Records to process =
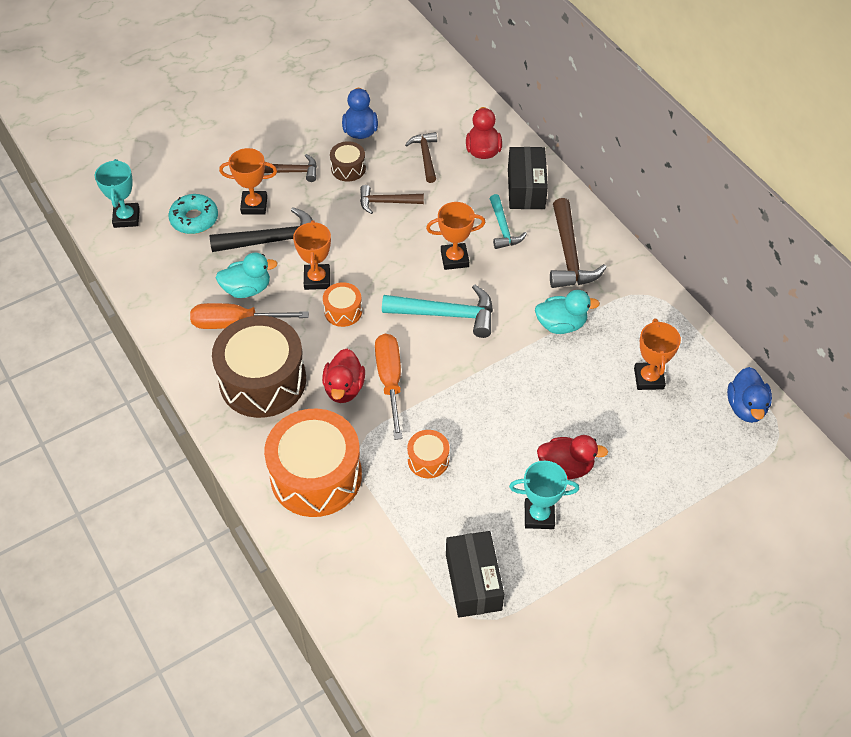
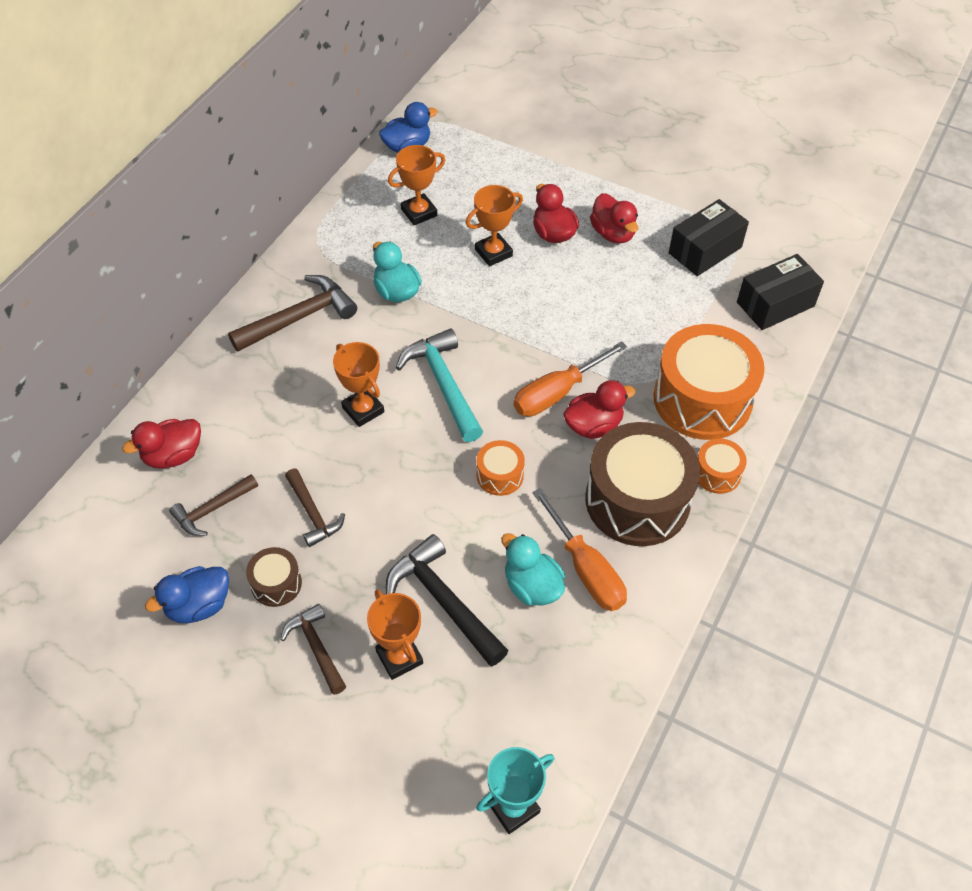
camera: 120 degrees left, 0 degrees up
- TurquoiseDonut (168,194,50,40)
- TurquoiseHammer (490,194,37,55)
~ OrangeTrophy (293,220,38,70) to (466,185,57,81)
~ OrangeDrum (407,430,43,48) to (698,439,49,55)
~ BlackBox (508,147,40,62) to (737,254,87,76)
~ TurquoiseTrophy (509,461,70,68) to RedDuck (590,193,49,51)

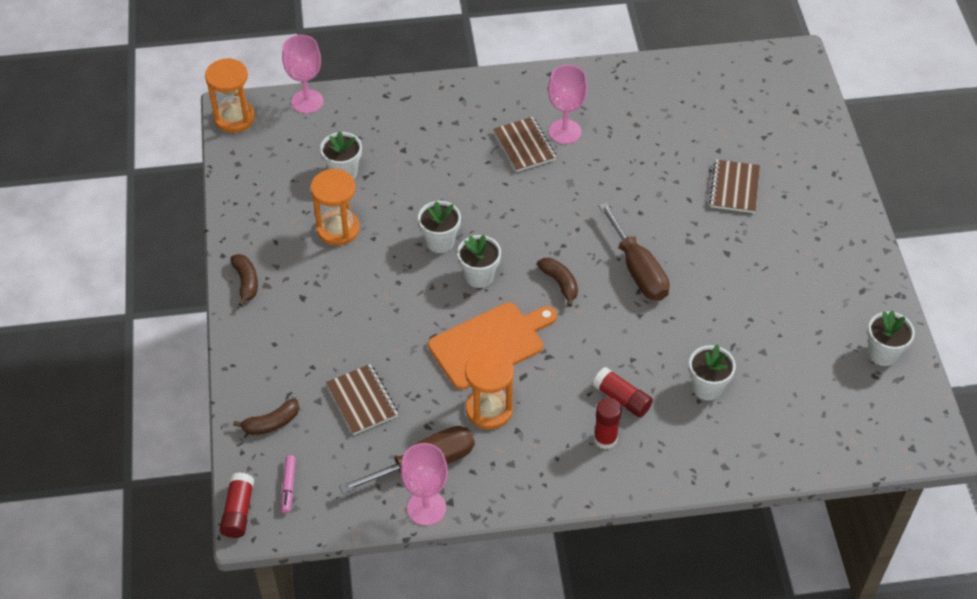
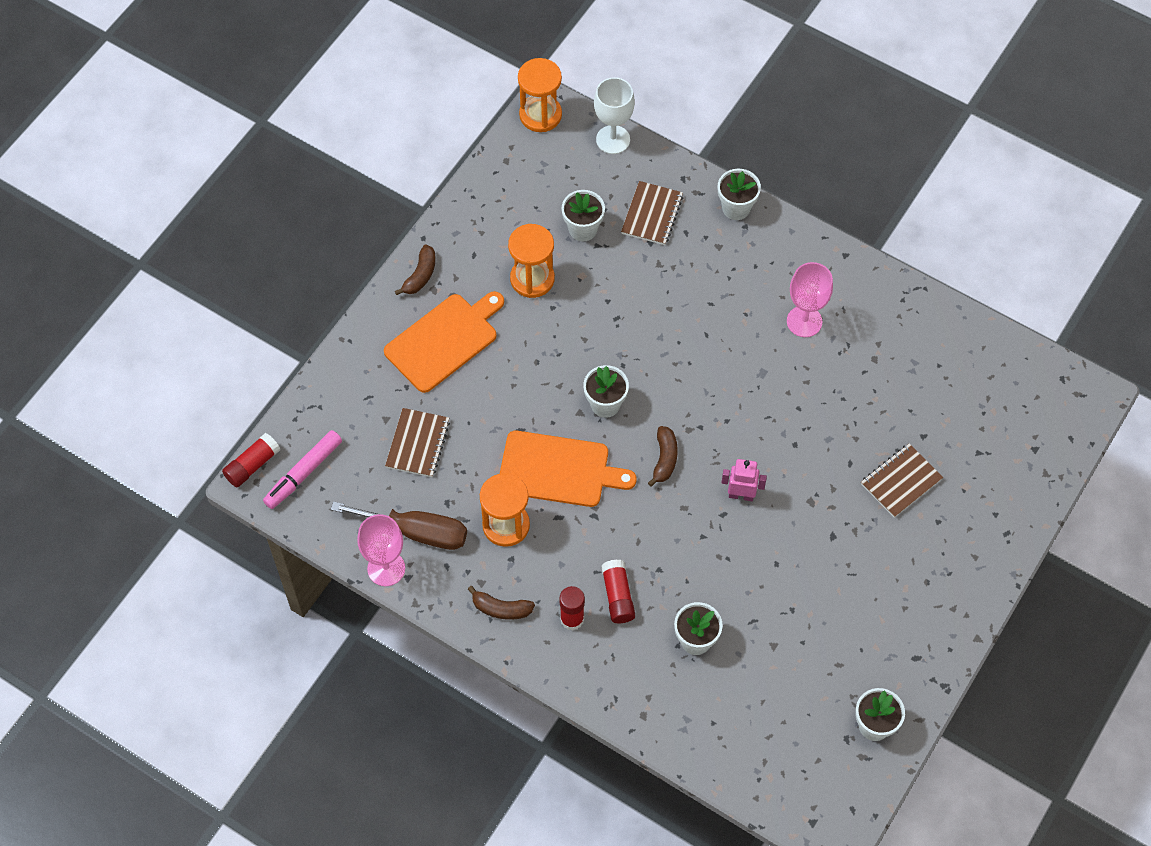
camera: 40 degrees right, 10 degrees up
+ OrangeCuttingBoard (384,291,120,102)
~ BrownBanana (233,398,66,37) to (468,586,67,34)
~ WhiteFlowerPot (418,201,43,52) to (718,169,43,51)
~ BrownNotebook (493,117,63,55) to (621,181,62,64)
~ BrownScrewdriver (598,202,71,99) to PinkRobot (721,459,46,42)
~ PinkGoblet (282,35,42,79) to WhiteGoblet (594,77,41,77)
~ PinkMarker (281,455,15,58) = (263,430,79,79) x1.69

Exercise = Please copy the lines exactly, beginning at the one containing "(407,430,43,48) to (698,439,49,55)" and ending at the last line of the records above, both included, with the pictures left out.

Problem solution =
~ OrangeDrum (407,430,43,48) to (698,439,49,55)
~ BlackBox (508,147,40,62) to (737,254,87,76)
~ TurquoiseTrophy (509,461,70,68) to RedDuck (590,193,49,51)

camera: 40 degrees right, 10 degrees up
+ OrangeCuttingBoard (384,291,120,102)
~ BrownBanana (233,398,66,37) to (468,586,67,34)
~ WhiteFlowerPot (418,201,43,52) to (718,169,43,51)
~ BrownNotebook (493,117,63,55) to (621,181,62,64)
~ BrownScrewdriver (598,202,71,99) to PinkRobot (721,459,46,42)
~ PinkGoblet (282,35,42,79) to WhiteGoblet (594,77,41,77)
~ PinkMarker (281,455,15,58) = (263,430,79,79) x1.69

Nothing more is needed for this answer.